• _Satellite images with object coordinates_

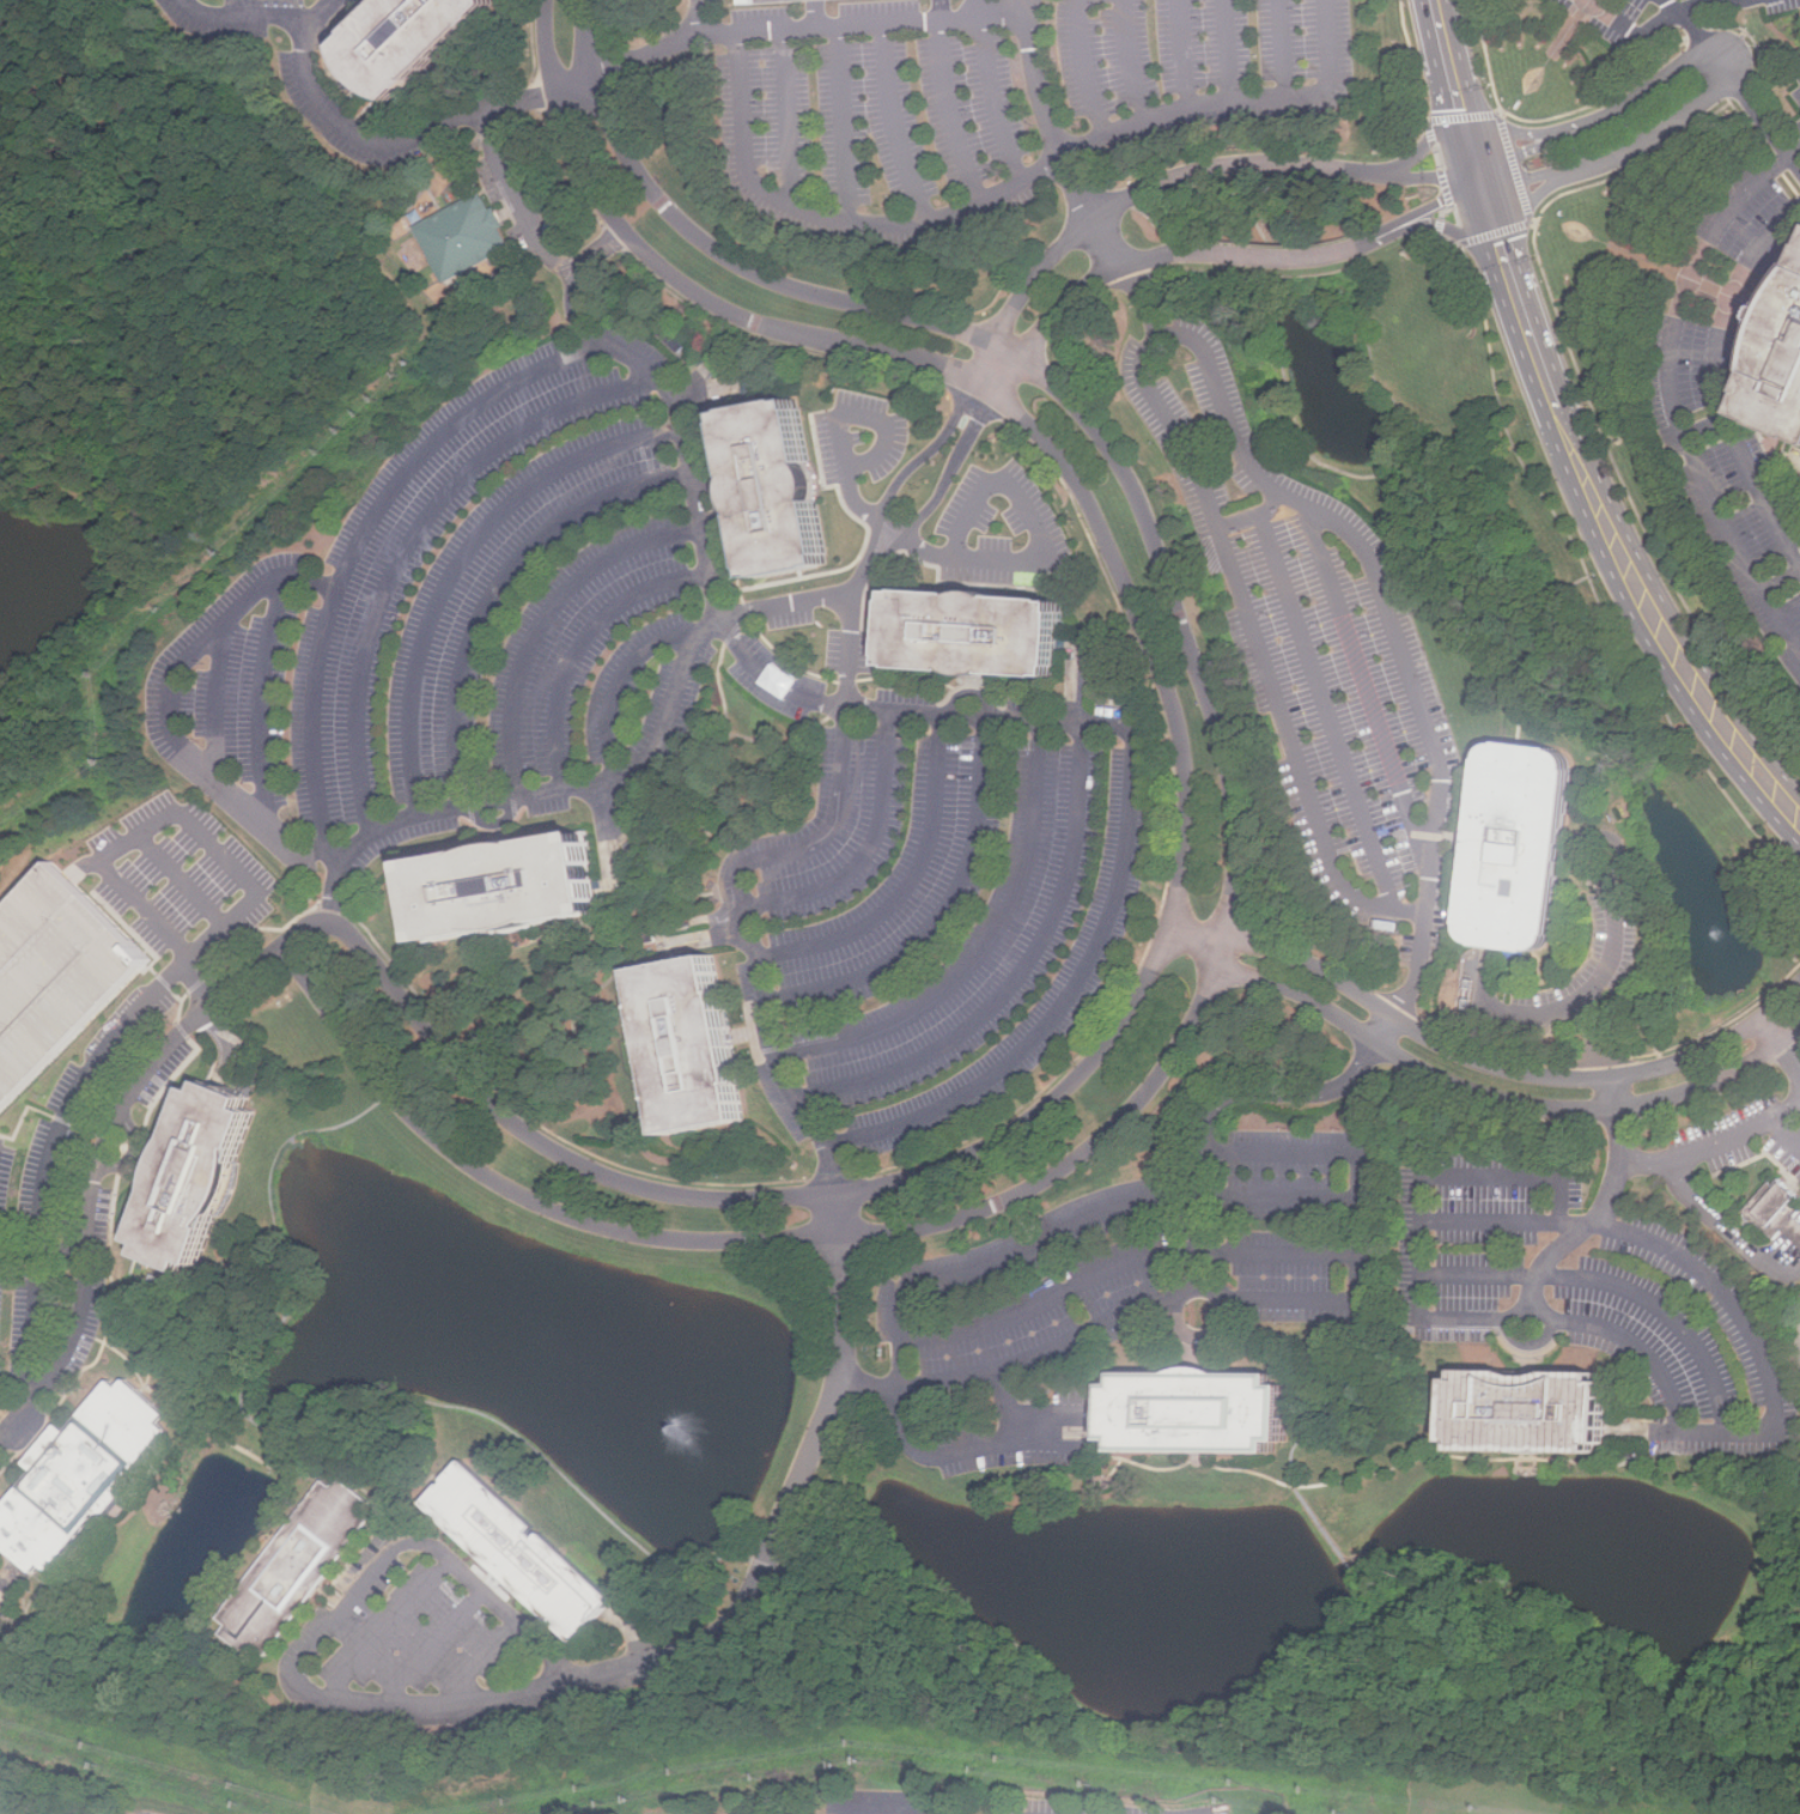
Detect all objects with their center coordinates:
building: (780, 2)
parking garage: (780, 2)
road: (1698, 3)
road: (942, 6)
road: (817, 11)
road: (696, 14)
road: (885, 16)
road: (241, 22)
road: (1694, 27)
road: (1634, 31)
building: (422, 42)
road: (651, 45)
road: (1287, 47)
road: (1227, 50)
road: (1187, 54)
road: (1131, 62)
road: (1085, 66)
road: (998, 97)
road: (948, 107)
road: (1754, 107)
road: (787, 116)
road: (847, 117)
road: (896, 118)
road: (1047, 120)
road: (1603, 122)
road: (1507, 126)
road: (384, 136)
road: (1424, 139)
traffic signals: (1476, 168)
road: (1180, 178)
road: (1010, 186)
traffic signals: (1482, 187)
road: (1536, 201)
road: (1493, 224)
road: (528, 225)
road: (1452, 233)
building: (465, 237)
road: (1358, 242)
road: (1133, 276)
road: (577, 302)
building: (1776, 357)
road: (1213, 364)
river: (1333, 375)
road: (1716, 379)
road: (1671, 387)
road: (837, 410)
road: (465, 414)
road: (1706, 426)
building: (763, 488)
road: (1256, 515)
road: (416, 534)
road: (1041, 536)
road: (464, 559)
road: (871, 560)
river: (47, 568)
road: (1782, 576)
road: (547, 620)
parking lot: (1319, 627)
building: (958, 633)
road: (1668, 641)
road: (584, 644)
road: (848, 648)
road: (626, 672)
road: (1363, 680)
road: (218, 697)
road: (263, 697)
road: (1327, 710)
road: (620, 775)
road: (195, 827)
building: (1507, 848)
road: (870, 849)
road: (329, 853)
road: (1183, 861)
road: (87, 863)
river: (1693, 874)
road: (181, 878)
parking lot: (183, 878)
road: (910, 884)
building: (490, 887)
road: (1229, 904)
road: (1618, 925)
road: (749, 928)
road: (986, 948)
road: (1018, 972)
building: (61, 977)
parking garage: (61, 977)
road: (1064, 1001)
road: (1542, 1010)
building: (678, 1045)
road: (1783, 1047)
road: (1484, 1063)
road: (1477, 1088)
road: (1786, 1136)
road: (1716, 1145)
road: (136, 1148)
road: (55, 1152)
road: (100, 1167)
building: (216, 1179)
road: (1281, 1196)
road: (1423, 1202)
building: (1779, 1210)
parking lot: (73, 1212)
road: (1113, 1212)
road: (1493, 1221)
road: (1200, 1245)
road: (44, 1250)
road: (1123, 1268)
road: (1616, 1285)
road: (1211, 1295)
river: (584, 1352)
road: (950, 1378)
road: (1669, 1391)
building: (1519, 1413)
building: (1186, 1414)
road: (810, 1454)
building: (83, 1476)
building: (513, 1549)
building: (297, 1568)
river: (1093, 1587)
road: (353, 1595)
river: (1643, 1624)
road: (381, 1628)
road: (429, 1648)
road: (479, 1661)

• _Exercise details_
Return the records above in their entirety, word for word, with the pictures removed.

• _Task response_
Detect all objects with their center coordinates:
building: (780, 2)
parking garage: (780, 2)
road: (1698, 3)
road: (942, 6)
road: (817, 11)
road: (696, 14)
road: (885, 16)
road: (241, 22)
road: (1694, 27)
road: (1634, 31)
building: (422, 42)
road: (651, 45)
road: (1287, 47)
road: (1227, 50)
road: (1187, 54)
road: (1131, 62)
road: (1085, 66)
road: (998, 97)
road: (948, 107)
road: (1754, 107)
road: (787, 116)
road: (847, 117)
road: (896, 118)
road: (1047, 120)
road: (1603, 122)
road: (1507, 126)
road: (384, 136)
road: (1424, 139)
traffic signals: (1476, 168)
road: (1180, 178)
road: (1010, 186)
traffic signals: (1482, 187)
road: (1536, 201)
road: (1493, 224)
road: (528, 225)
road: (1452, 233)
building: (465, 237)
road: (1358, 242)
road: (1133, 276)
road: (577, 302)
building: (1776, 357)
road: (1213, 364)
river: (1333, 375)
road: (1716, 379)
road: (1671, 387)
road: (837, 410)
road: (465, 414)
road: (1706, 426)
building: (763, 488)
road: (1256, 515)
road: (416, 534)
road: (1041, 536)
road: (464, 559)
road: (871, 560)
river: (47, 568)
road: (1782, 576)
road: (547, 620)
parking lot: (1319, 627)
building: (958, 633)
road: (1668, 641)
road: (584, 644)
road: (848, 648)
road: (626, 672)
road: (1363, 680)
road: (218, 697)
road: (263, 697)
road: (1327, 710)
road: (620, 775)
road: (195, 827)
building: (1507, 848)
road: (870, 849)
road: (329, 853)
road: (1183, 861)
road: (87, 863)
river: (1693, 874)
road: (181, 878)
parking lot: (183, 878)
road: (910, 884)
building: (490, 887)
road: (1229, 904)
road: (1618, 925)
road: (749, 928)
road: (986, 948)
road: (1018, 972)
building: (61, 977)
parking garage: (61, 977)
road: (1064, 1001)
road: (1542, 1010)
building: (678, 1045)
road: (1783, 1047)
road: (1484, 1063)
road: (1477, 1088)
road: (1786, 1136)
road: (1716, 1145)
road: (136, 1148)
road: (55, 1152)
road: (100, 1167)
building: (216, 1179)
road: (1281, 1196)
road: (1423, 1202)
building: (1779, 1210)
parking lot: (73, 1212)
road: (1113, 1212)
road: (1493, 1221)
road: (1200, 1245)
road: (44, 1250)
road: (1123, 1268)
road: (1616, 1285)
road: (1211, 1295)
river: (584, 1352)
road: (950, 1378)
road: (1669, 1391)
building: (1519, 1413)
building: (1186, 1414)
road: (810, 1454)
building: (83, 1476)
building: (513, 1549)
building: (297, 1568)
river: (1093, 1587)
road: (353, 1595)
river: (1643, 1624)
road: (381, 1628)
road: (429, 1648)
road: (479, 1661)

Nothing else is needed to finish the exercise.